Reproduce, with no changes, the line that contains "- relocated: brown" and all the lines that come after it in the records.
----
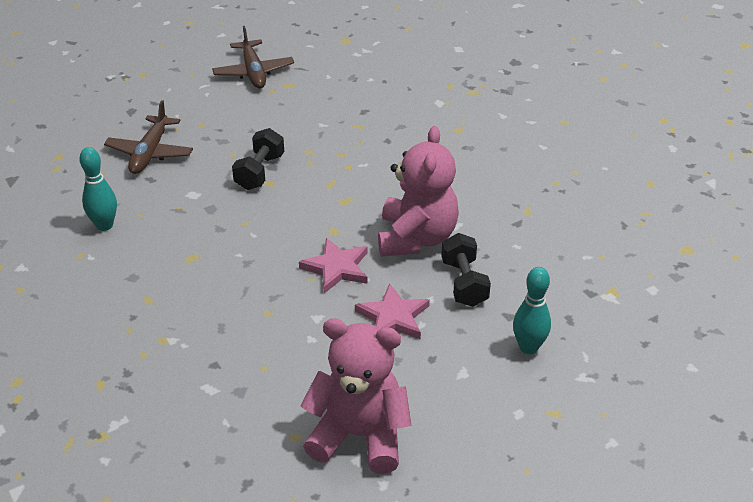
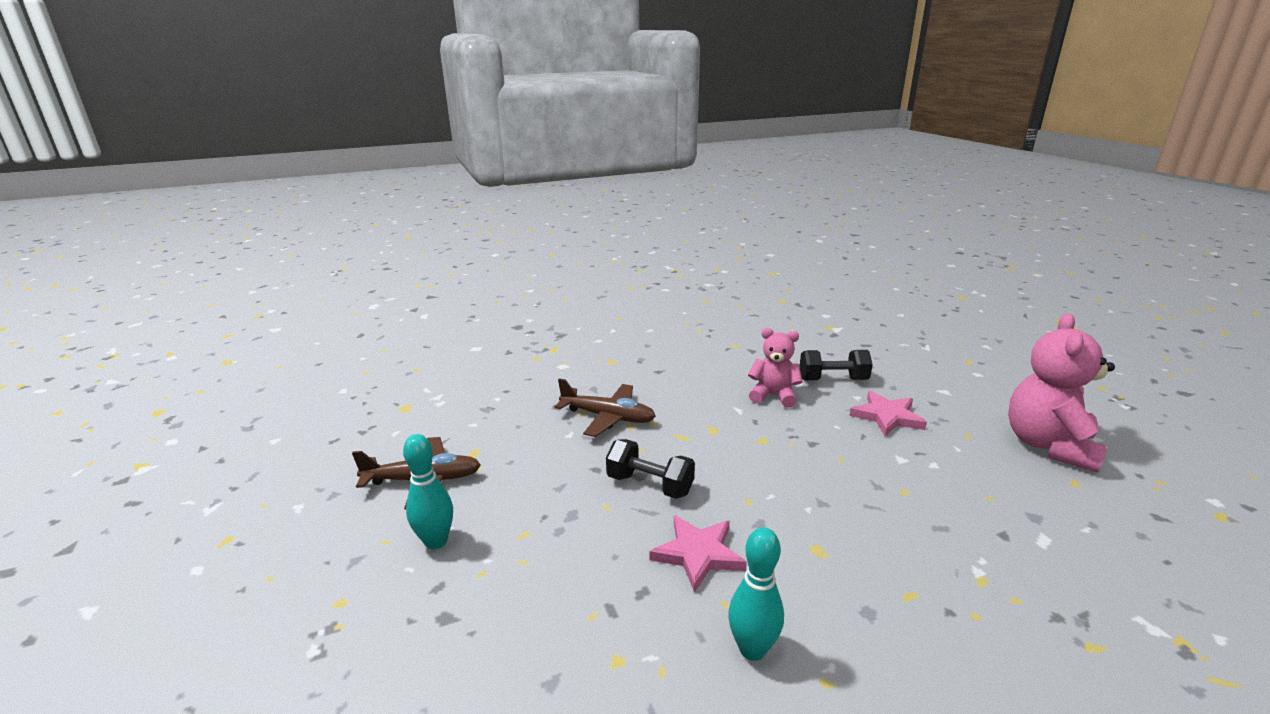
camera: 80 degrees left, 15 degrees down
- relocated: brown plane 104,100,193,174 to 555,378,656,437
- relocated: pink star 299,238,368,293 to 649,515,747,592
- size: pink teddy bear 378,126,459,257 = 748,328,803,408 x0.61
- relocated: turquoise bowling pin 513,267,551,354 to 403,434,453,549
----
ANSWER TO THIS TASK:
- relocated: brown plane 104,100,193,174 to 555,378,656,437
- relocated: pink star 299,238,368,293 to 649,515,747,592
- size: pink teddy bear 378,126,459,257 = 748,328,803,408 x0.61
- relocated: turquoise bowling pin 513,267,551,354 to 403,434,453,549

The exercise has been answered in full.